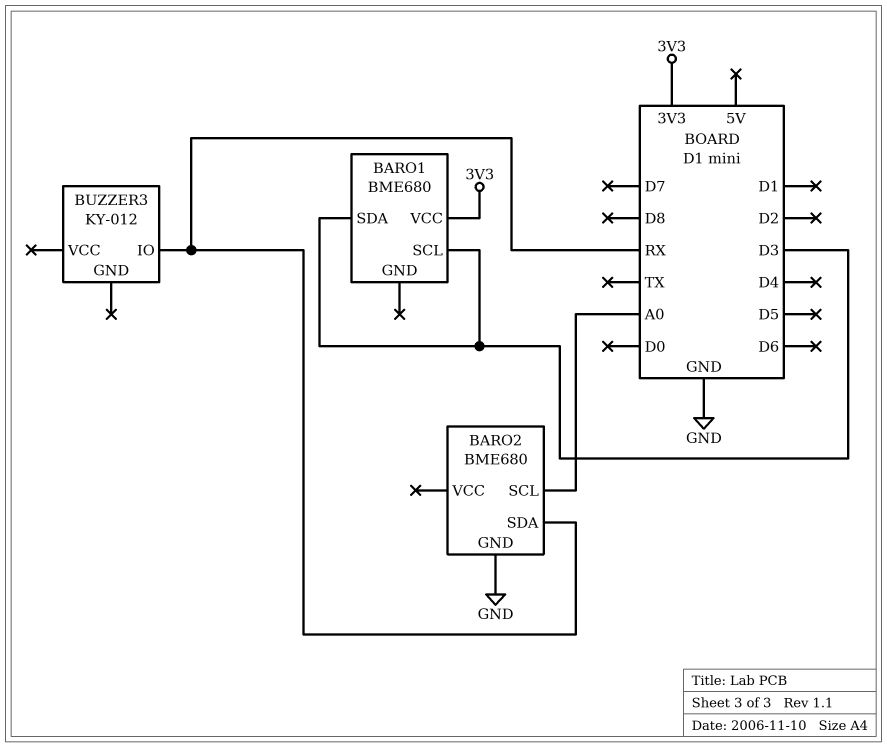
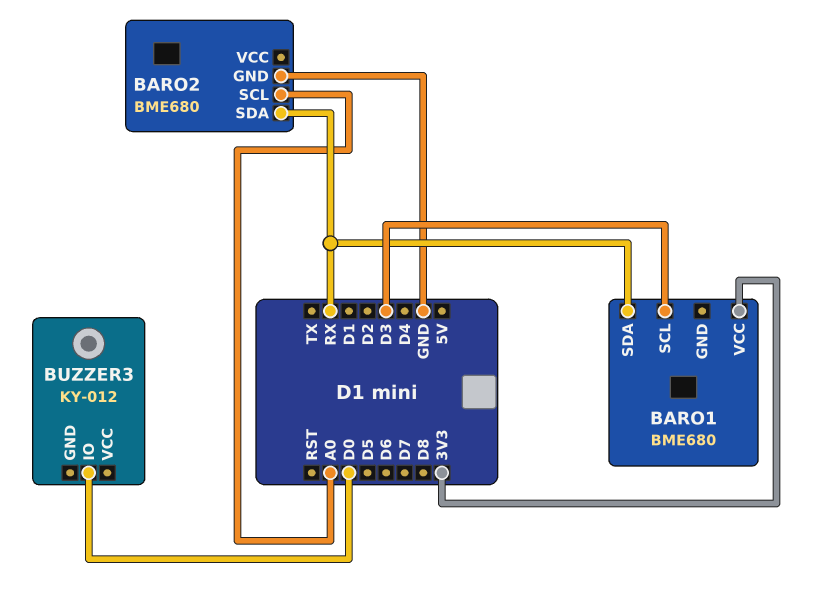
BARO1 pin SDA: D3 -> RX
BUZZER3 pin IO: RX -> D0

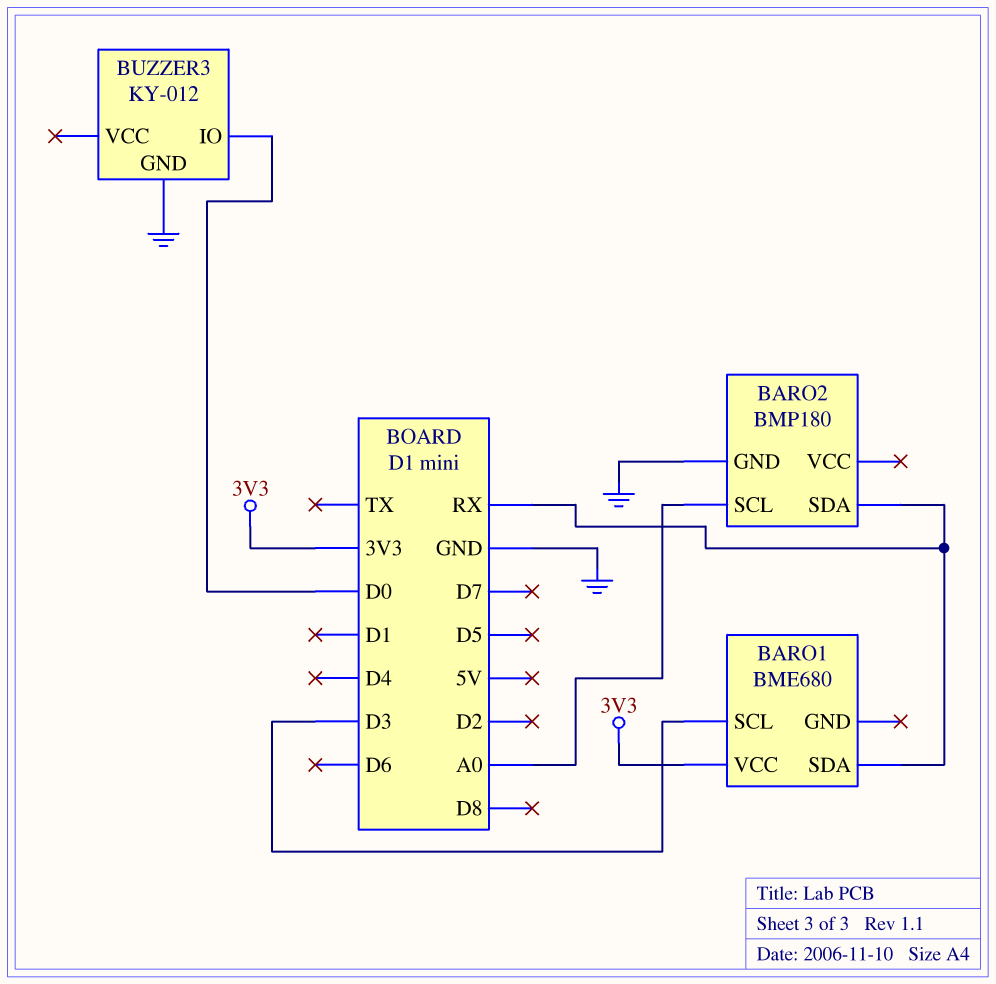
BARO2: BME680 -> BMP180
BUZZER3 pin GND: none -> GND

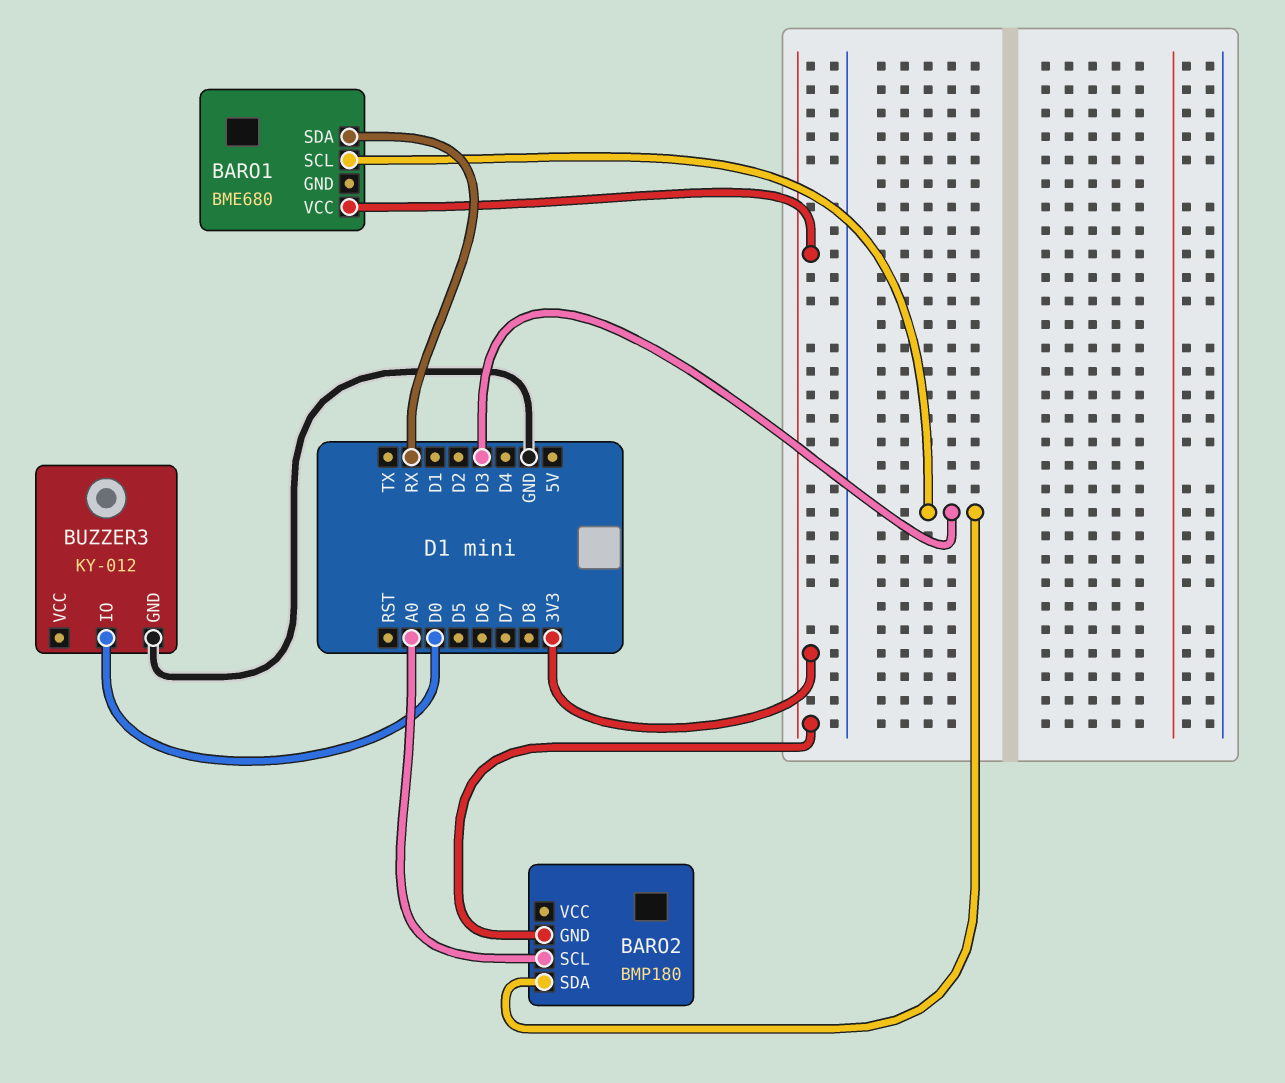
BARO2 pin GND: GND -> 3V3
BARO2 pin SDA: RX -> D3

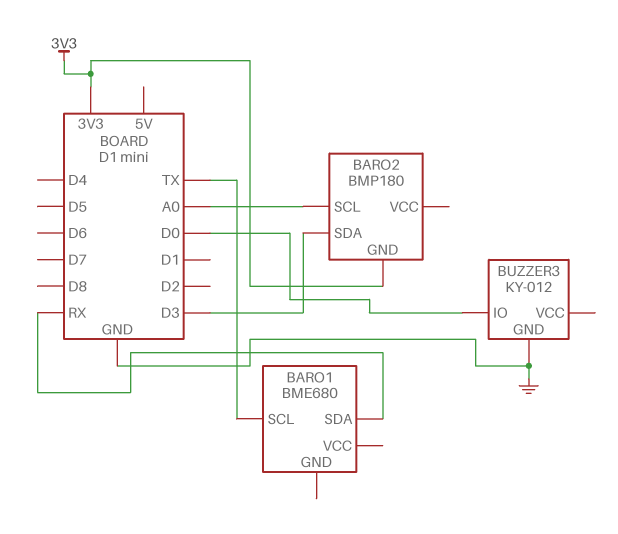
BARO1 pin SCL: D3 -> TX
BARO1 pin VCC: 3V3 -> none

_Work required_: Copy all of the data word for word, and keep the pictures out of it.

_Exercise response_:
BARO1 pin SDA: D3 -> RX
BUZZER3 pin IO: RX -> D0

BARO2: BME680 -> BMP180
BUZZER3 pin GND: none -> GND

BARO2 pin GND: GND -> 3V3
BARO2 pin SDA: RX -> D3

BARO1 pin SCL: D3 -> TX
BARO1 pin VCC: 3V3 -> none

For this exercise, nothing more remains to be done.